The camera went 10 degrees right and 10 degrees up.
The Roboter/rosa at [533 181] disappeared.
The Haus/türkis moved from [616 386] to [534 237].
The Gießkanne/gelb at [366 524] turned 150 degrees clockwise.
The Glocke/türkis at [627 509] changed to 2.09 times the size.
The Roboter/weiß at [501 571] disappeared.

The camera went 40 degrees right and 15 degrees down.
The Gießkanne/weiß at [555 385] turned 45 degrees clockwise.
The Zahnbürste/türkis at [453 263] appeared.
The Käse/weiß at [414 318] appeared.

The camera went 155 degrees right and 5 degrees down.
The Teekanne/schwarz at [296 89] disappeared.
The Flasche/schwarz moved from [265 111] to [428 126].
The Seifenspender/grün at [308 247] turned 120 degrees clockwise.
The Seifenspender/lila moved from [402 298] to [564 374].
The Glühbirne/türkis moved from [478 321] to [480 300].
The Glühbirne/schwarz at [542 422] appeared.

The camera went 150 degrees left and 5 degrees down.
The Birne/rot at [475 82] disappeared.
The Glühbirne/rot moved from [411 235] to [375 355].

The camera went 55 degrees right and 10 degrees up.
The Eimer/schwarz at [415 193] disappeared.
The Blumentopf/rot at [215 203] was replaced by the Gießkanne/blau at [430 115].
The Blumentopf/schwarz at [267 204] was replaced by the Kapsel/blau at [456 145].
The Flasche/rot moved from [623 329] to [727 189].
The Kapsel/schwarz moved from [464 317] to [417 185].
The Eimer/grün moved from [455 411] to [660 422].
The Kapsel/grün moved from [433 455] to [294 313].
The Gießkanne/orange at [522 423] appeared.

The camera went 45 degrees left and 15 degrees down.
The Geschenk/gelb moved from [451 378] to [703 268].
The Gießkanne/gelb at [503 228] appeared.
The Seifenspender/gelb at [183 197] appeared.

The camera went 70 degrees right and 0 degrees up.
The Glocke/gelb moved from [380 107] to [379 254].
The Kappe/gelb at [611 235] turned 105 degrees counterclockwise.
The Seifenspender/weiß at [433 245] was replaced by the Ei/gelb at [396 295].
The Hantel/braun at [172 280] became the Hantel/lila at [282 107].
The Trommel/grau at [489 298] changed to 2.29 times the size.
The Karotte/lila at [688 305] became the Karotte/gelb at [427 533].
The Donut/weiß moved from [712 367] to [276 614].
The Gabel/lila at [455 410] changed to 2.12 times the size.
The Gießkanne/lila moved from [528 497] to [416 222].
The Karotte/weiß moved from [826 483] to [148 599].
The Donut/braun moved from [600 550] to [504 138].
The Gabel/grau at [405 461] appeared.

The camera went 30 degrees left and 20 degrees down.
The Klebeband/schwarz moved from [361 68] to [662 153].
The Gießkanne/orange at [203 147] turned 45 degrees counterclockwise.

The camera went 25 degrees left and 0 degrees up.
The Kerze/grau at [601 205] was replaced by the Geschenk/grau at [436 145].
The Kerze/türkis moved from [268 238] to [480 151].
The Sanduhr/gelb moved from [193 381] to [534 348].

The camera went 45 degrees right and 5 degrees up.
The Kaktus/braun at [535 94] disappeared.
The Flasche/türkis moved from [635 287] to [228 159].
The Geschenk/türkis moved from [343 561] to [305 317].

*About this task*
Starting from the first line above, copy the data through to the last line exactly.

*Response box*
The camera went 10 degrees right and 10 degrees up.
The Roboter/rosa at [533 181] disappeared.
The Haus/türkis moved from [616 386] to [534 237].
The Gießkanne/gelb at [366 524] turned 150 degrees clockwise.
The Glocke/türkis at [627 509] changed to 2.09 times the size.
The Roboter/weiß at [501 571] disappeared.

The camera went 40 degrees right and 15 degrees down.
The Gießkanne/weiß at [555 385] turned 45 degrees clockwise.
The Zahnbürste/türkis at [453 263] appeared.
The Käse/weiß at [414 318] appeared.

The camera went 155 degrees right and 5 degrees down.
The Teekanne/schwarz at [296 89] disappeared.
The Flasche/schwarz moved from [265 111] to [428 126].
The Seifenspender/grün at [308 247] turned 120 degrees clockwise.
The Seifenspender/lila moved from [402 298] to [564 374].
The Glühbirne/türkis moved from [478 321] to [480 300].
The Glühbirne/schwarz at [542 422] appeared.

The camera went 150 degrees left and 5 degrees down.
The Birne/rot at [475 82] disappeared.
The Glühbirne/rot moved from [411 235] to [375 355].

The camera went 55 degrees right and 10 degrees up.
The Eimer/schwarz at [415 193] disappeared.
The Blumentopf/rot at [215 203] was replaced by the Gießkanne/blau at [430 115].
The Blumentopf/schwarz at [267 204] was replaced by the Kapsel/blau at [456 145].
The Flasche/rot moved from [623 329] to [727 189].
The Kapsel/schwarz moved from [464 317] to [417 185].
The Eimer/grün moved from [455 411] to [660 422].
The Kapsel/grün moved from [433 455] to [294 313].
The Gießkanne/orange at [522 423] appeared.

The camera went 45 degrees left and 15 degrees down.
The Geschenk/gelb moved from [451 378] to [703 268].
The Gießkanne/gelb at [503 228] appeared.
The Seifenspender/gelb at [183 197] appeared.

The camera went 70 degrees right and 0 degrees up.
The Glocke/gelb moved from [380 107] to [379 254].
The Kappe/gelb at [611 235] turned 105 degrees counterclockwise.
The Seifenspender/weiß at [433 245] was replaced by the Ei/gelb at [396 295].
The Hantel/braun at [172 280] became the Hantel/lila at [282 107].
The Trommel/grau at [489 298] changed to 2.29 times the size.
The Karotte/lila at [688 305] became the Karotte/gelb at [427 533].
The Donut/weiß moved from [712 367] to [276 614].
The Gabel/lila at [455 410] changed to 2.12 times the size.
The Gießkanne/lila moved from [528 497] to [416 222].
The Karotte/weiß moved from [826 483] to [148 599].
The Donut/braun moved from [600 550] to [504 138].
The Gabel/grau at [405 461] appeared.

The camera went 30 degrees left and 20 degrees down.
The Klebeband/schwarz moved from [361 68] to [662 153].
The Gießkanne/orange at [203 147] turned 45 degrees counterclockwise.

The camera went 25 degrees left and 0 degrees up.
The Kerze/grau at [601 205] was replaced by the Geschenk/grau at [436 145].
The Kerze/türkis moved from [268 238] to [480 151].
The Sanduhr/gelb moved from [193 381] to [534 348].

The camera went 45 degrees right and 5 degrees up.
The Kaktus/braun at [535 94] disappeared.
The Flasche/türkis moved from [635 287] to [228 159].
The Geschenk/türkis moved from [343 561] to [305 317].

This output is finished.